WHAT IS BEING ASKED:
Reprint all of the data below exactly as shown and skip every image.

WORKING DATA:
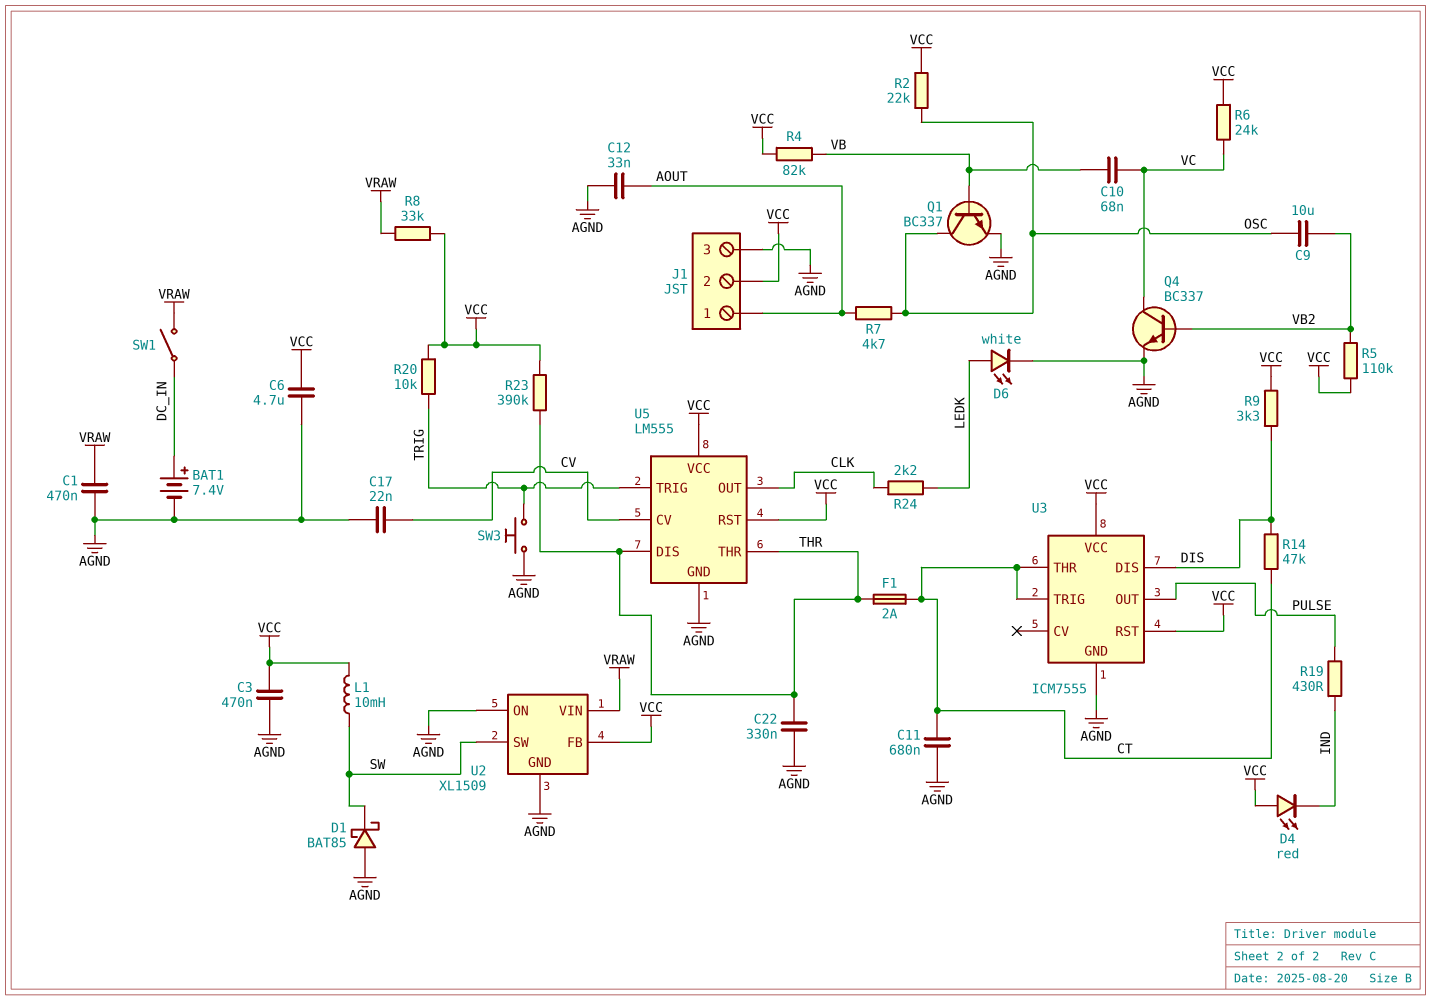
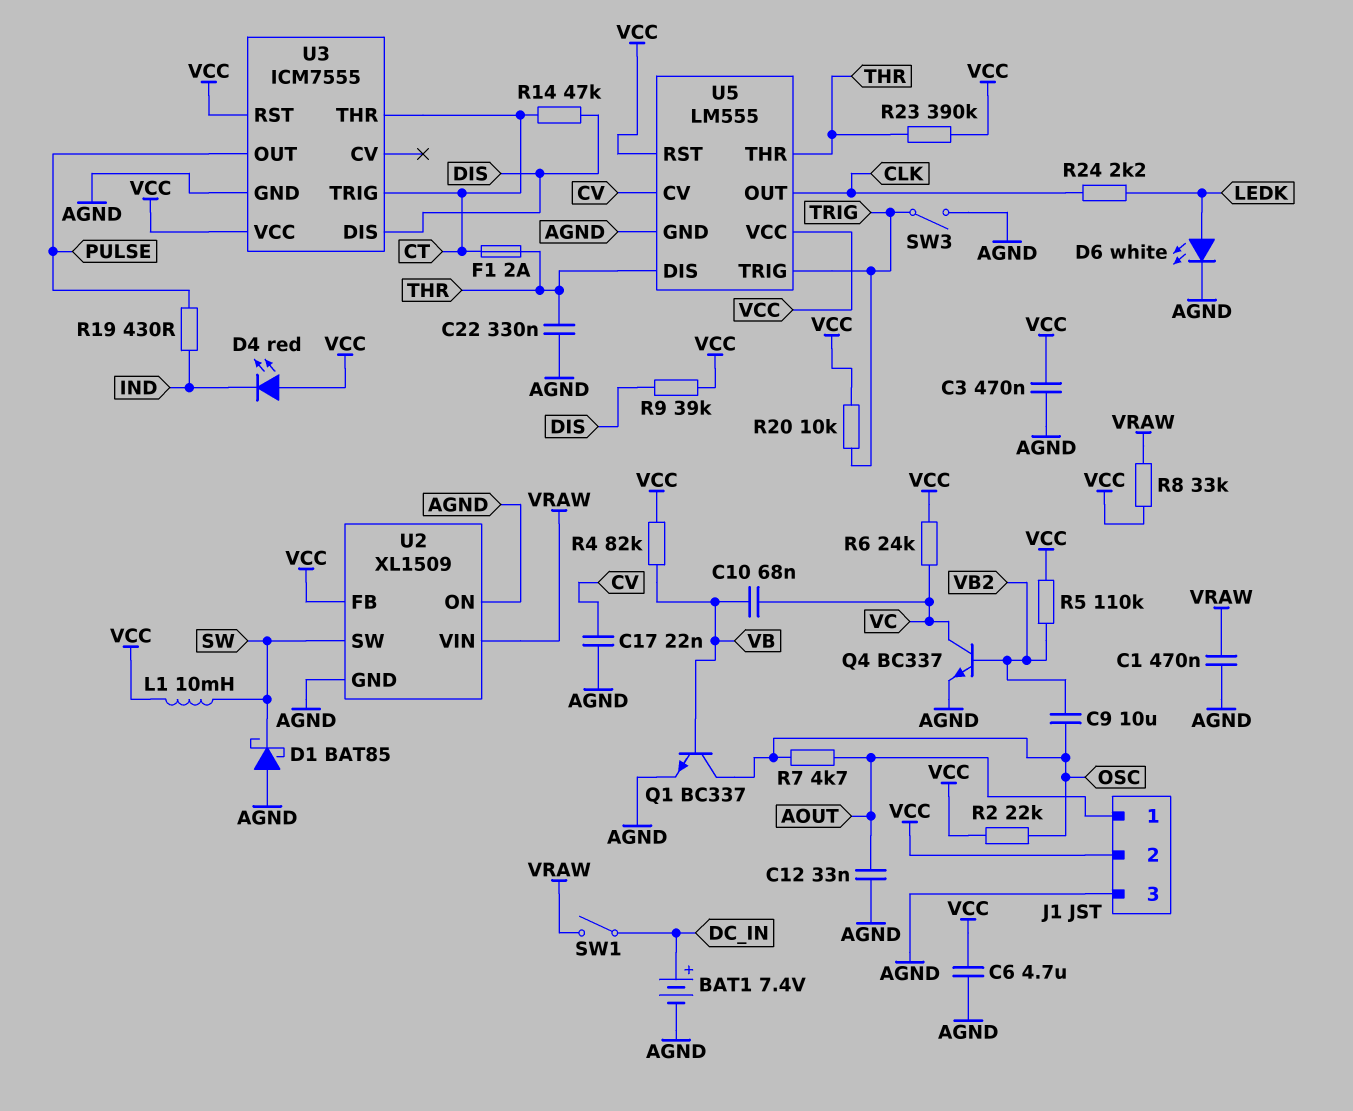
C11: 680nF (AGND, CT) -> none
R9: 3.3k (DIS, VCC) -> 39k (DIS, VCC)
SW3: button (AGND, TRIG) -> switch (AGND, TRIG)

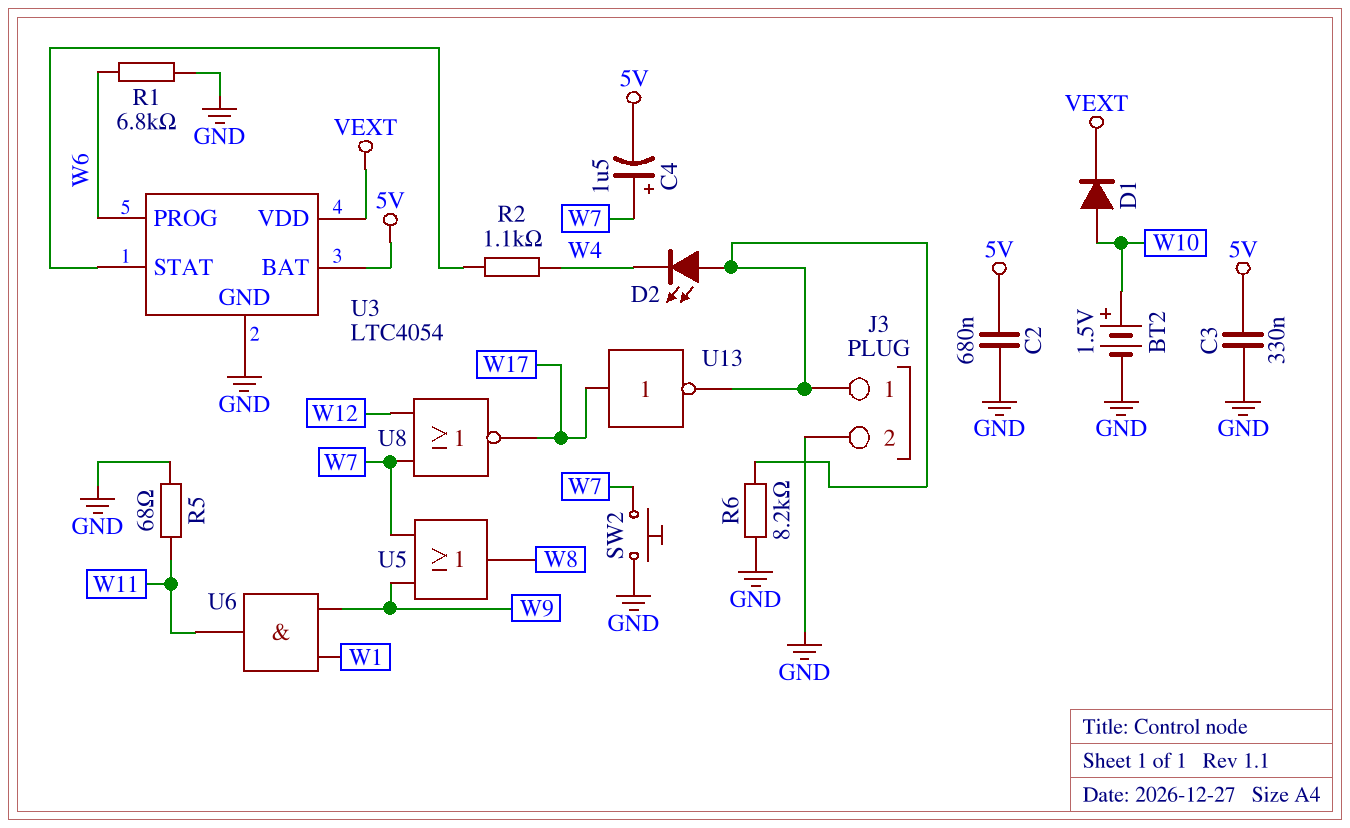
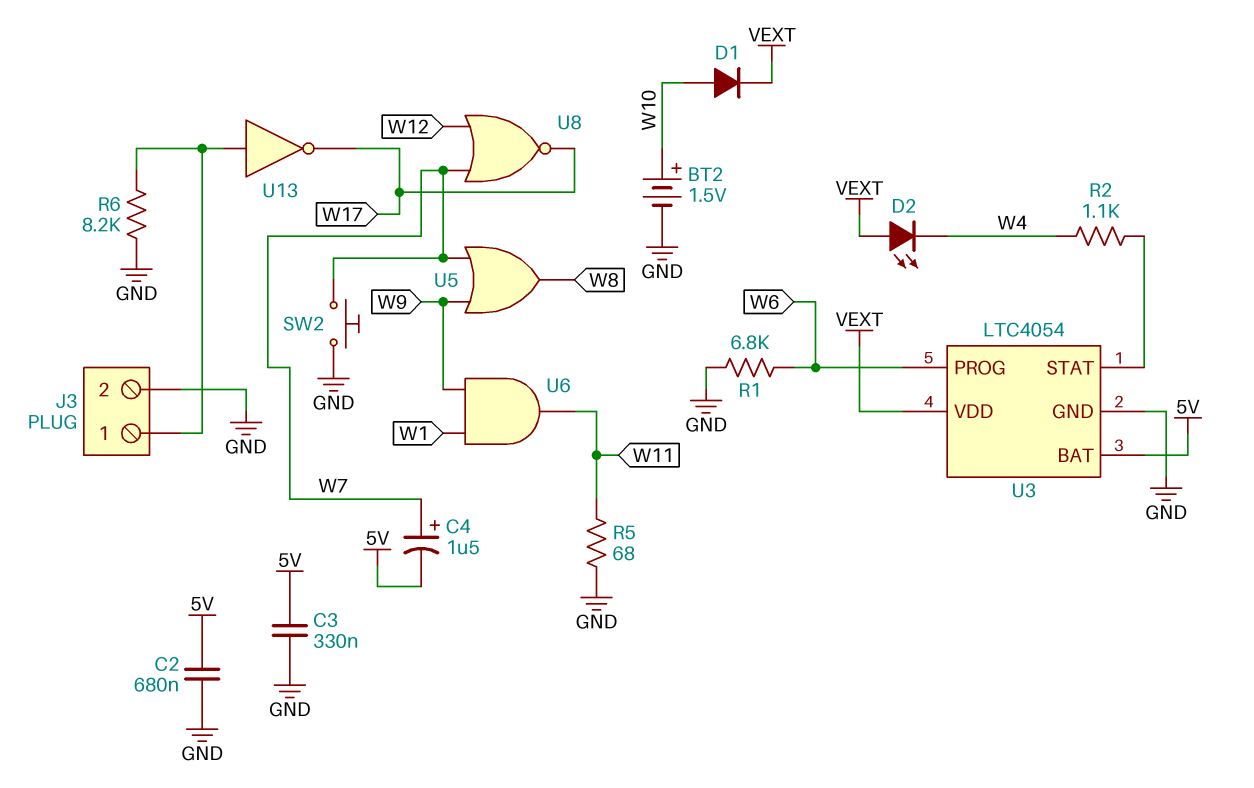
D2: LED (A J3/1, K W4) -> LED (A VEXT, K W4)
U13: NOT (in W17, out J3/1) -> NOT (in J3/1, out W17)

RESPONSE TO THIS TASK:
C11: 680nF (AGND, CT) -> none
R9: 3.3k (DIS, VCC) -> 39k (DIS, VCC)
SW3: button (AGND, TRIG) -> switch (AGND, TRIG)

D2: LED (A J3/1, K W4) -> LED (A VEXT, K W4)
U13: NOT (in W17, out J3/1) -> NOT (in J3/1, out W17)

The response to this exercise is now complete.